[TASK PROMPT]
In the entries that follow, count each line containing "carton" and state the total, nothing more.

(SOURCE MATERIAL)

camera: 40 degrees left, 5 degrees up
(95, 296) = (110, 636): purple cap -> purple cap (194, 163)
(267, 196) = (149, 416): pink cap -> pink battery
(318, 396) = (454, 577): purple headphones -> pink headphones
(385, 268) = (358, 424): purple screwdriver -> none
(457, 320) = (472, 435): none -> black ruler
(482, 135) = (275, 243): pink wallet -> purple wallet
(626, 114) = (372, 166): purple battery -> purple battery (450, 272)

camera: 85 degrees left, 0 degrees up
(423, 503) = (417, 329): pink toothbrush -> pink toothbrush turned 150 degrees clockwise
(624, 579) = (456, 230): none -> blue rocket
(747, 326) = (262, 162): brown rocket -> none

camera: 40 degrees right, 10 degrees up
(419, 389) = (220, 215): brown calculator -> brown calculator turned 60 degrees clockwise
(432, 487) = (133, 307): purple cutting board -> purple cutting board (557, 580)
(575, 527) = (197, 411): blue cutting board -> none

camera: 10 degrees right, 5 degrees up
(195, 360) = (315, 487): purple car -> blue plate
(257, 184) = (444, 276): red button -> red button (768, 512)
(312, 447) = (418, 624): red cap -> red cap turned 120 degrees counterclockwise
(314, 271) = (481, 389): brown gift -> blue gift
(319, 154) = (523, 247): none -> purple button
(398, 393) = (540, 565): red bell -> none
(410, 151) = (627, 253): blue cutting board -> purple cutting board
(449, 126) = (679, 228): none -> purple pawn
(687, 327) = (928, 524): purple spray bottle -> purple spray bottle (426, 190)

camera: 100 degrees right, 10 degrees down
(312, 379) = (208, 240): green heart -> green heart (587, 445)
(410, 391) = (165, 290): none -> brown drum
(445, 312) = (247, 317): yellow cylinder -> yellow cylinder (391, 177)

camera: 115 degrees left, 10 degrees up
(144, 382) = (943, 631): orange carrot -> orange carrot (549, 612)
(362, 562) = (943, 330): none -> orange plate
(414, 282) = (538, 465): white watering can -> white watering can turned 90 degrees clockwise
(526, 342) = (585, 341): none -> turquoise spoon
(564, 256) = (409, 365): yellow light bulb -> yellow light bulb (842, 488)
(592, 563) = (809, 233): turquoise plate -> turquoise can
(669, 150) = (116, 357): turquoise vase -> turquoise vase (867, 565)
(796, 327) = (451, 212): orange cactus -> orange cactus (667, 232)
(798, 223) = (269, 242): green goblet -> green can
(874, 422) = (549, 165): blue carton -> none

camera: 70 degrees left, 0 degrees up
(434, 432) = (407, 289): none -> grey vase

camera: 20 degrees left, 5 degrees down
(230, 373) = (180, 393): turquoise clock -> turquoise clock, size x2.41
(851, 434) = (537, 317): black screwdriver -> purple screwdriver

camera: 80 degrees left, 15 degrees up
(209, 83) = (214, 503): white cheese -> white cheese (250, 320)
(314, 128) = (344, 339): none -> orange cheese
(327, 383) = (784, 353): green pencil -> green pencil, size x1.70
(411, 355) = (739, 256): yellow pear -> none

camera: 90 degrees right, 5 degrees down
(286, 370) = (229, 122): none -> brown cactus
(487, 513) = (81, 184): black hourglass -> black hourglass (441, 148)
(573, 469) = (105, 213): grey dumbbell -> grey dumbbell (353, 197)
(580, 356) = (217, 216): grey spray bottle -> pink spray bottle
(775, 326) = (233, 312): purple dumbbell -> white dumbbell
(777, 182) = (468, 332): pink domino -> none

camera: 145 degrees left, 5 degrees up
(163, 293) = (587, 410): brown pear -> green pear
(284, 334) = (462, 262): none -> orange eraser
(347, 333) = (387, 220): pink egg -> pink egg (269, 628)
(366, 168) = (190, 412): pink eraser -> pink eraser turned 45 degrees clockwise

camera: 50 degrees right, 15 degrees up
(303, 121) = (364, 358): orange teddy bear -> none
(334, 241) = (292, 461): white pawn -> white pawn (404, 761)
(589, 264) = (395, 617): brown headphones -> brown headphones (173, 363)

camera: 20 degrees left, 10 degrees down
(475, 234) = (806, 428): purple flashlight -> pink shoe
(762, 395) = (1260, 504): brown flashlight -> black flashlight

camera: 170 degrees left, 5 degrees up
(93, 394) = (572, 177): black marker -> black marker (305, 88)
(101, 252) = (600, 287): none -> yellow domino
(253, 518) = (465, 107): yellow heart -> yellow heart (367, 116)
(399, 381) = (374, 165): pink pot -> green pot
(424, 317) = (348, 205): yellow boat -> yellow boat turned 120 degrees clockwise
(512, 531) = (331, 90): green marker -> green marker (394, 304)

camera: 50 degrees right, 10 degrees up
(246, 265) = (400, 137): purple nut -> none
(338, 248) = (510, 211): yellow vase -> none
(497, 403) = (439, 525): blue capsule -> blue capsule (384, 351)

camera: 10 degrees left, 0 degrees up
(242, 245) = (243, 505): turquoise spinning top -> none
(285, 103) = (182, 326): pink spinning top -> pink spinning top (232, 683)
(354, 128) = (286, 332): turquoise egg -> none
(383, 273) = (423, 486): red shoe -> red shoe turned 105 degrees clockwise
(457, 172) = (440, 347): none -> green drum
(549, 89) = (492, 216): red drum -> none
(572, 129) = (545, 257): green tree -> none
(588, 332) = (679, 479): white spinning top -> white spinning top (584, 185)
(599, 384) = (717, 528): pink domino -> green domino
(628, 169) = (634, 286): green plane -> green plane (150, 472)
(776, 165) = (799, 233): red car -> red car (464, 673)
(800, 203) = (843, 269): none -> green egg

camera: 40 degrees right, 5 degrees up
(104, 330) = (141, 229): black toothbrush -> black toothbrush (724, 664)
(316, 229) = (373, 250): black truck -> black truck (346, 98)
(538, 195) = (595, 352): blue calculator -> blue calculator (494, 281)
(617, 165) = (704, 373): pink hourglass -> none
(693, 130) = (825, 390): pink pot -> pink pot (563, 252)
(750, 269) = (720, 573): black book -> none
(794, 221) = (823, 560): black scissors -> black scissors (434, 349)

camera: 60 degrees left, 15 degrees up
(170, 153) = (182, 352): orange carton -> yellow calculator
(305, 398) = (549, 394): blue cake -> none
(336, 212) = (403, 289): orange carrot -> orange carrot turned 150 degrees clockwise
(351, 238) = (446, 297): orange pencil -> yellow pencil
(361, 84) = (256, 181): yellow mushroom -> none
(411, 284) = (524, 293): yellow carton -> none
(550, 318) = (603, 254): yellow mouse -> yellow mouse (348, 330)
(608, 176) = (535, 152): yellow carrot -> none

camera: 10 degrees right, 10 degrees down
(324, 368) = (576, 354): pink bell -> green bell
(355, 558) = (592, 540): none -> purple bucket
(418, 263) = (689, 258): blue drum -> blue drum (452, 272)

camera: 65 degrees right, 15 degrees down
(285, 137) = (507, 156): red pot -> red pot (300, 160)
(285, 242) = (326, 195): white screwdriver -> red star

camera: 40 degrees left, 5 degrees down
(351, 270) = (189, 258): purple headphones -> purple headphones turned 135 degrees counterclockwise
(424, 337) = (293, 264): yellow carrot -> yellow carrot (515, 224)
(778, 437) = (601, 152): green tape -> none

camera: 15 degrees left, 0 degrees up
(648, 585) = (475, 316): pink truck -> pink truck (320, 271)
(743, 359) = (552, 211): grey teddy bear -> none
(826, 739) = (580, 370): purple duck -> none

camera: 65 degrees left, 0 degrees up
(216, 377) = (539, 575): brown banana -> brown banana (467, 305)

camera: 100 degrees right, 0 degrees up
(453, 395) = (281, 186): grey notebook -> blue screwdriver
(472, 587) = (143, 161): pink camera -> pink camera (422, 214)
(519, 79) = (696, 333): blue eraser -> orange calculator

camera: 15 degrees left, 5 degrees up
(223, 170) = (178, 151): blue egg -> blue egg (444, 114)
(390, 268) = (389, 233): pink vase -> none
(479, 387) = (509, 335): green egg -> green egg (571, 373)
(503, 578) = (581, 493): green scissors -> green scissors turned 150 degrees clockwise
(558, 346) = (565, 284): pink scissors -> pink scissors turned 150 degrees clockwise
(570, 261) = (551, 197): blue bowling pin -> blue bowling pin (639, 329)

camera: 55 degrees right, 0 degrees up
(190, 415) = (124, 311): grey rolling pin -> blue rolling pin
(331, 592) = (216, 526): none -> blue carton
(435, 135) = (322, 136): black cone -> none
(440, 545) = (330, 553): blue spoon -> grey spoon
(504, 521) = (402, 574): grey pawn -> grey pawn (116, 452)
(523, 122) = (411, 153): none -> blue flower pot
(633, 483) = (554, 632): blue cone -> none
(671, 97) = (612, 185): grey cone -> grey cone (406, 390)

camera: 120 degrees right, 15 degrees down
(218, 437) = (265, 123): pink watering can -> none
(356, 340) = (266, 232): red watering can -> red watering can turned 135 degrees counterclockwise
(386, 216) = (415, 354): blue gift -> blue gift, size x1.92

(End SOURCE MATERIAL)

[OUTPUT FOR THIS EXERCISE]
4